# Direction
Please copy the data below word for word, beginning at its first line and stopping after the line that contains "cyan arrow at".

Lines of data
/---
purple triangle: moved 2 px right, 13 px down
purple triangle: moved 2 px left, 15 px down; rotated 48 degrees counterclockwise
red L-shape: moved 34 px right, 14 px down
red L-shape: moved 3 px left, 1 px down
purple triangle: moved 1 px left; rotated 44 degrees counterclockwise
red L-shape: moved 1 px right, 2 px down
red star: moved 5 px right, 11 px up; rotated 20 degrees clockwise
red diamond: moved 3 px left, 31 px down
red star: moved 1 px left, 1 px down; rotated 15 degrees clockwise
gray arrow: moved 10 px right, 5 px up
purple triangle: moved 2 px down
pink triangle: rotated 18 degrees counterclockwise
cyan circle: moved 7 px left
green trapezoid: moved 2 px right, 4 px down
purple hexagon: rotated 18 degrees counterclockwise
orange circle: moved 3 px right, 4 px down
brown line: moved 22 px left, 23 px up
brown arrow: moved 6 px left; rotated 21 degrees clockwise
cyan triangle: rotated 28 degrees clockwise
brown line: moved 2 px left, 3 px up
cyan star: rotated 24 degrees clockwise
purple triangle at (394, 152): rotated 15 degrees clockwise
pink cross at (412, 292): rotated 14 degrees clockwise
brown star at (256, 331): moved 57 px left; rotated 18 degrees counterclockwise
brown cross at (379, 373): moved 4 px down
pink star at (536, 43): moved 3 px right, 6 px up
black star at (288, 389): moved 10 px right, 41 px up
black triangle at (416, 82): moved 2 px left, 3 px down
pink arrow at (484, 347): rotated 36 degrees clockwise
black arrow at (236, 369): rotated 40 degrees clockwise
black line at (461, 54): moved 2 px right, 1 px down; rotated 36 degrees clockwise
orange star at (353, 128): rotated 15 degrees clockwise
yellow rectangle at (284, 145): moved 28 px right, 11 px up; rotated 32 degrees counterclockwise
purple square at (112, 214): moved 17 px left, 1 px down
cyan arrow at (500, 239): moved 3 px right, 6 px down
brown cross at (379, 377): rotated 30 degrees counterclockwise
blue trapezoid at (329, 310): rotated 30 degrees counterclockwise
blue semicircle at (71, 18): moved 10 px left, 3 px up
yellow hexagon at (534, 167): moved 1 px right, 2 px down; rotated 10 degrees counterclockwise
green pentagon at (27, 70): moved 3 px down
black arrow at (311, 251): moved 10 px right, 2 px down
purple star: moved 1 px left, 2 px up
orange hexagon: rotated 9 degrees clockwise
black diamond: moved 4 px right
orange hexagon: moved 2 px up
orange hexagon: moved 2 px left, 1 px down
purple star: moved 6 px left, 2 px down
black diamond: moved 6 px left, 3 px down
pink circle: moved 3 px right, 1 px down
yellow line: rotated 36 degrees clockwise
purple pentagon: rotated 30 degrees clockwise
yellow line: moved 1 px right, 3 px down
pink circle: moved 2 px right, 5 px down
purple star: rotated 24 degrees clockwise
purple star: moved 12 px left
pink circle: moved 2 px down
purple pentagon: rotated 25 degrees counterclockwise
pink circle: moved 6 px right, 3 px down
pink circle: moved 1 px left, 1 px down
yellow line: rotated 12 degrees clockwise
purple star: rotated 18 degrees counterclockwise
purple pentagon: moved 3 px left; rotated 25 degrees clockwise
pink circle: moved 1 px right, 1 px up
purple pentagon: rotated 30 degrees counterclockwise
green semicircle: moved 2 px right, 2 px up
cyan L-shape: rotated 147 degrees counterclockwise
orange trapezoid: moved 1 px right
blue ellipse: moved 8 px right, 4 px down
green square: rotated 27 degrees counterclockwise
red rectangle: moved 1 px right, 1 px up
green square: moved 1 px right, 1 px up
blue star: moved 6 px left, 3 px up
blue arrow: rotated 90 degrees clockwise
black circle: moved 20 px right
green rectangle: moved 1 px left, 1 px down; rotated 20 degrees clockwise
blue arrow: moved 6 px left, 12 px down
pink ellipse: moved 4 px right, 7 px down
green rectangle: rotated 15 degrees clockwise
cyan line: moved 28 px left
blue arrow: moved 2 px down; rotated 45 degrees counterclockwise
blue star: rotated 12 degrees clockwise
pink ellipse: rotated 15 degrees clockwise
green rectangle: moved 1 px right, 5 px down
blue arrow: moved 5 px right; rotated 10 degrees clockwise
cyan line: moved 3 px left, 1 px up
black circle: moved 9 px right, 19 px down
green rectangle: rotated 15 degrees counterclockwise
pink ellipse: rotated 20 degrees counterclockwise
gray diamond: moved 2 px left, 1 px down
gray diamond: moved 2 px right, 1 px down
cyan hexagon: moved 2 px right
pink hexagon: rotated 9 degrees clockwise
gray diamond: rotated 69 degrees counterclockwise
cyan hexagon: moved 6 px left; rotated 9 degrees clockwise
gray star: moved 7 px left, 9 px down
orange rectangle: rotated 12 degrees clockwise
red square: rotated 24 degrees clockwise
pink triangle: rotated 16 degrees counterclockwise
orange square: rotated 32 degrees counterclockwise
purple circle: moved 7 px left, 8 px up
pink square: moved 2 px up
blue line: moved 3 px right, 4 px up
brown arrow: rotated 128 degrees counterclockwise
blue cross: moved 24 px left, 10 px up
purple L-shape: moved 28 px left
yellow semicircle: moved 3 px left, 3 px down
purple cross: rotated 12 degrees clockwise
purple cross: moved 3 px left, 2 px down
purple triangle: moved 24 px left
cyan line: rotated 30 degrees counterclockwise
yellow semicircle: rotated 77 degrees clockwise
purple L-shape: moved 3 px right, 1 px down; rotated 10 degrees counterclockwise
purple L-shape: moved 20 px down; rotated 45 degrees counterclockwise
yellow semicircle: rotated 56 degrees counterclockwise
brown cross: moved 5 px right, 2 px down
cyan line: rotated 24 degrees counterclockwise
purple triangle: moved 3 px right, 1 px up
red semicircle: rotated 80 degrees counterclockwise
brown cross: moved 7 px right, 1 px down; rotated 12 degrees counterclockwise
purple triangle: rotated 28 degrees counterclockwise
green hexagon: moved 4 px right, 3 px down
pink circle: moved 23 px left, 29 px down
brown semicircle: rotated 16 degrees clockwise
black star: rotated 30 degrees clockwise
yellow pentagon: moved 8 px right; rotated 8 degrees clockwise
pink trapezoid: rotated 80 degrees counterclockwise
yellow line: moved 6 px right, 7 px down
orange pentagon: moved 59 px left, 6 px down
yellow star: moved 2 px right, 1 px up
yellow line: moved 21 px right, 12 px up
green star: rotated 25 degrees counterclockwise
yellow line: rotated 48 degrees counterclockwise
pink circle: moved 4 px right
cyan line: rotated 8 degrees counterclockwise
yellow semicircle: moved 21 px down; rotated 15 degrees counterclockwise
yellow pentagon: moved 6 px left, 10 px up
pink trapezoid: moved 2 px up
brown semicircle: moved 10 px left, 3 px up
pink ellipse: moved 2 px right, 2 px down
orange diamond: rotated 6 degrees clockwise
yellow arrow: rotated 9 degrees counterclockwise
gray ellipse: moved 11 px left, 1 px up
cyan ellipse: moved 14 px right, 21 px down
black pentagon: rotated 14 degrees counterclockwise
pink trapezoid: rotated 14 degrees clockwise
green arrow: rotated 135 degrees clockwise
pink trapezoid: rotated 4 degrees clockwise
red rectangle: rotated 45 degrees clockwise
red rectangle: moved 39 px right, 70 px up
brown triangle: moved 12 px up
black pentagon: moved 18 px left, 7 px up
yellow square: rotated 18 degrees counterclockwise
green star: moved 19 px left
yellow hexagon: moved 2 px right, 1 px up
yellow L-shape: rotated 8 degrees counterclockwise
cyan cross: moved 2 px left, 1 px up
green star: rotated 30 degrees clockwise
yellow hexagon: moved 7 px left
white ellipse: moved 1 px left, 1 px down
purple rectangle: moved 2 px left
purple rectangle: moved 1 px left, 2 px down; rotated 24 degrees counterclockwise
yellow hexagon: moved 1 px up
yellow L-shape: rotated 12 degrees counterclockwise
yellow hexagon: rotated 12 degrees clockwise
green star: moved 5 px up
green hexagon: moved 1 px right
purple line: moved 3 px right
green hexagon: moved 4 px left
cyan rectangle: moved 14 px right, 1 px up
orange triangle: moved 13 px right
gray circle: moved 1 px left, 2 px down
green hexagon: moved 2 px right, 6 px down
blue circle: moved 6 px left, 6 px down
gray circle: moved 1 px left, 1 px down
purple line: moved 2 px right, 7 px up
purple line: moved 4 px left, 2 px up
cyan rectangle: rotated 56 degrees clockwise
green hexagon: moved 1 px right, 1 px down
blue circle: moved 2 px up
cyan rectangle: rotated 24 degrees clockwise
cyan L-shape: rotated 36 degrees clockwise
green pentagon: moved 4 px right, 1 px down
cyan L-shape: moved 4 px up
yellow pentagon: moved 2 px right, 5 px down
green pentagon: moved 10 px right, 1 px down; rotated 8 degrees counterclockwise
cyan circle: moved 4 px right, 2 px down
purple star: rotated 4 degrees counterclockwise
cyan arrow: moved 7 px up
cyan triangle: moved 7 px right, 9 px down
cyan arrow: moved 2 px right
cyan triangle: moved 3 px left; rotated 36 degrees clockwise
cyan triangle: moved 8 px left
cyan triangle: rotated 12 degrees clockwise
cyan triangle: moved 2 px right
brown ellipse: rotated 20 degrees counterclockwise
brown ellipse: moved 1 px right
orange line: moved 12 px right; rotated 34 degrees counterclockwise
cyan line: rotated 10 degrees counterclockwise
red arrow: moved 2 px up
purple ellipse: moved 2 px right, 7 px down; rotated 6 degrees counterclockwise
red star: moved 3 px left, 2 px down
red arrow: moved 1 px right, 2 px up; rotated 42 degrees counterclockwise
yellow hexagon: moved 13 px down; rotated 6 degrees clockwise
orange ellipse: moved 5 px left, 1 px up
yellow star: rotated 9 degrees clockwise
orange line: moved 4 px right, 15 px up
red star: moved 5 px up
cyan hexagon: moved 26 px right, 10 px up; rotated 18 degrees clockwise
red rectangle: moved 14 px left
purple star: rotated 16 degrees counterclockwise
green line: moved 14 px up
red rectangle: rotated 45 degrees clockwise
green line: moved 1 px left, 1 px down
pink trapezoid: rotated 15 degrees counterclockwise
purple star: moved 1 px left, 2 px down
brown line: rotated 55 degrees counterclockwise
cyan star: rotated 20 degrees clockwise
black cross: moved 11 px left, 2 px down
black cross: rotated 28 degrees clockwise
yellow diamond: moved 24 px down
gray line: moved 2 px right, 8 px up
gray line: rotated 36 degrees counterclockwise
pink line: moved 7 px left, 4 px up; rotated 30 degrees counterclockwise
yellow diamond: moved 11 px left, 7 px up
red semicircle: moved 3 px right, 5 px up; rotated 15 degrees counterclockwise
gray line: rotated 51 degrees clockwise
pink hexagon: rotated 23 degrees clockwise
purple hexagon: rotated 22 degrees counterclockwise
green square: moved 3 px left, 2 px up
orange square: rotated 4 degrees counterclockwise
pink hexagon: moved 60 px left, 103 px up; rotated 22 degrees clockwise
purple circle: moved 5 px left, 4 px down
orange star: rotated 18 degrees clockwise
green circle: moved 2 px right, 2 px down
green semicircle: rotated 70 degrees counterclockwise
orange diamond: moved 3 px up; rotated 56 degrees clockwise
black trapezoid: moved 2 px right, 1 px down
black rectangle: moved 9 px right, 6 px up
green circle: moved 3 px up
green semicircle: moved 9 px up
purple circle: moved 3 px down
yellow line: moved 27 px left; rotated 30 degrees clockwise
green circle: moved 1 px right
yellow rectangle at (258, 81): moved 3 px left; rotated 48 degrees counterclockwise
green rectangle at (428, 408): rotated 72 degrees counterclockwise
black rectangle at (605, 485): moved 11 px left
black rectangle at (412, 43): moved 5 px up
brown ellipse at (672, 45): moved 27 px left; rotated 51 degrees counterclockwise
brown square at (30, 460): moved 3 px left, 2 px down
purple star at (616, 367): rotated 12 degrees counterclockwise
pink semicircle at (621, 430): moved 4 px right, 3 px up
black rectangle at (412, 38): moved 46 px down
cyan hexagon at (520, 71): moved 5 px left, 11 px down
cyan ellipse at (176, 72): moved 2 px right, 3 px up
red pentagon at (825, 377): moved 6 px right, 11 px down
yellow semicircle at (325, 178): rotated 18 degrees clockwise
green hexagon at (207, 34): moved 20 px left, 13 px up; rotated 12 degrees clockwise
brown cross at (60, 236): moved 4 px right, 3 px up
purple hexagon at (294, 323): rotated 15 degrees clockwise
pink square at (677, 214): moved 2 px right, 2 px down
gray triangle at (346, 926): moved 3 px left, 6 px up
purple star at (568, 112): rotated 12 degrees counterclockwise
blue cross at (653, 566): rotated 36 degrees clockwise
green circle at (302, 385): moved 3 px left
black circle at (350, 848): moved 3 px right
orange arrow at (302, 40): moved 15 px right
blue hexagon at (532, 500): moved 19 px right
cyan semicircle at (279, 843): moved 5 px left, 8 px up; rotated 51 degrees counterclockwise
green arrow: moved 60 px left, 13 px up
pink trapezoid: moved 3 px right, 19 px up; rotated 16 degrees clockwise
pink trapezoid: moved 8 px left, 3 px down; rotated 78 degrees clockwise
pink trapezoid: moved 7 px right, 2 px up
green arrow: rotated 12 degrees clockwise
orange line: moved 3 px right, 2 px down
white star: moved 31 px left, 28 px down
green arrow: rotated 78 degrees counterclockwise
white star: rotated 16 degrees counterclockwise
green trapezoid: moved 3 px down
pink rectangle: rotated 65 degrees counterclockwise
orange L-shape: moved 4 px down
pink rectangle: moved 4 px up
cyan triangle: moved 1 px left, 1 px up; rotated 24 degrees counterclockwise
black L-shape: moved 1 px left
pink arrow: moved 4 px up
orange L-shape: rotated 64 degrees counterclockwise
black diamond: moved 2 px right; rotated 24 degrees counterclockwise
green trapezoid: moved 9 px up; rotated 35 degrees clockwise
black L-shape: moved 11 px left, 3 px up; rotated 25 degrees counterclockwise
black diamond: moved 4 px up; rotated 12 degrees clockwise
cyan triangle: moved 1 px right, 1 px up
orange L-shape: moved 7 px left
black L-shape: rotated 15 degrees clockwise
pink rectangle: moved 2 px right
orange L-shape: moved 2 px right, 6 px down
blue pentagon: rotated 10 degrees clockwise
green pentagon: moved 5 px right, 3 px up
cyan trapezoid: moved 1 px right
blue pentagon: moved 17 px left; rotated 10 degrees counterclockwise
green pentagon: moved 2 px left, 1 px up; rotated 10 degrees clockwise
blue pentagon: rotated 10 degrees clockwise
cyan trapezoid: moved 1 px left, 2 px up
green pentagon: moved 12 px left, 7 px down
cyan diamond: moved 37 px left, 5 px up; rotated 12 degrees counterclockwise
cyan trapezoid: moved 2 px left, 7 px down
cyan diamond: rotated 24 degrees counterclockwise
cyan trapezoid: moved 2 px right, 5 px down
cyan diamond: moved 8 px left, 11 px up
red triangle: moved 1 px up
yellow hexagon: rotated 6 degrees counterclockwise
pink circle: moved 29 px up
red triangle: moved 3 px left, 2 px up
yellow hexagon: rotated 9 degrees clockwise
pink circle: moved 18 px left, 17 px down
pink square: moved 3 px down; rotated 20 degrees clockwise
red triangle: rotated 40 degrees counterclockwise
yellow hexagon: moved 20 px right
\---
# Exercise result
purple triangle: moved 2 px right, 13 px down
purple triangle: moved 2 px left, 15 px down; rotated 48 degrees counterclockwise
red L-shape: moved 34 px right, 14 px down
red L-shape: moved 3 px left, 1 px down
purple triangle: moved 1 px left; rotated 44 degrees counterclockwise
red L-shape: moved 1 px right, 2 px down
red star: moved 5 px right, 11 px up; rotated 20 degrees clockwise
red diamond: moved 3 px left, 31 px down
red star: moved 1 px left, 1 px down; rotated 15 degrees clockwise
gray arrow: moved 10 px right, 5 px up
purple triangle: moved 2 px down
pink triangle: rotated 18 degrees counterclockwise
cyan circle: moved 7 px left
green trapezoid: moved 2 px right, 4 px down
purple hexagon: rotated 18 degrees counterclockwise
orange circle: moved 3 px right, 4 px down
brown line: moved 22 px left, 23 px up
brown arrow: moved 6 px left; rotated 21 degrees clockwise
cyan triangle: rotated 28 degrees clockwise
brown line: moved 2 px left, 3 px up
cyan star: rotated 24 degrees clockwise
purple triangle at (394, 152): rotated 15 degrees clockwise
pink cross at (412, 292): rotated 14 degrees clockwise
brown star at (256, 331): moved 57 px left; rotated 18 degrees counterclockwise
brown cross at (379, 373): moved 4 px down
pink star at (536, 43): moved 3 px right, 6 px up
black star at (288, 389): moved 10 px right, 41 px up
black triangle at (416, 82): moved 2 px left, 3 px down
pink arrow at (484, 347): rotated 36 degrees clockwise
black arrow at (236, 369): rotated 40 degrees clockwise
black line at (461, 54): moved 2 px right, 1 px down; rotated 36 degrees clockwise
orange star at (353, 128): rotated 15 degrees clockwise
yellow rectangle at (284, 145): moved 28 px right, 11 px up; rotated 32 degrees counterclockwise
purple square at (112, 214): moved 17 px left, 1 px down
cyan arrow at (500, 239): moved 3 px right, 6 px down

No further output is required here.